--- START INPUT ---
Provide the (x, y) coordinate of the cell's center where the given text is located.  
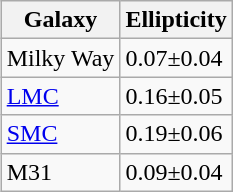
Galaxy (60, 20)
M31 (60, 172)
Milky Way (60, 58)
0.16±0.05 (176, 96)
LMC (60, 96)
0.09±0.04 (176, 172)
SMC (60, 134)
0.07±0.04 (176, 58)
Ellipticity (176, 20)
0.19±0.06 (176, 134)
--- END INPUT ---
*WORK TO DO*:
Update the entries starting at the line containing "Galaxy (60, 20)" and ending at the end of the entries, replacing "Ellipticity" with "Flattening" and keeping everything else unchanged.

*EXERCISE ANSWER*:
Galaxy (60, 20)
M31 (60, 172)
Milky Way (60, 58)
0.16±0.05 (176, 96)
LMC (60, 96)
0.09±0.04 (176, 172)
SMC (60, 134)
0.07±0.04 (176, 58)
Flattening (176, 20)
0.19±0.06 (176, 134)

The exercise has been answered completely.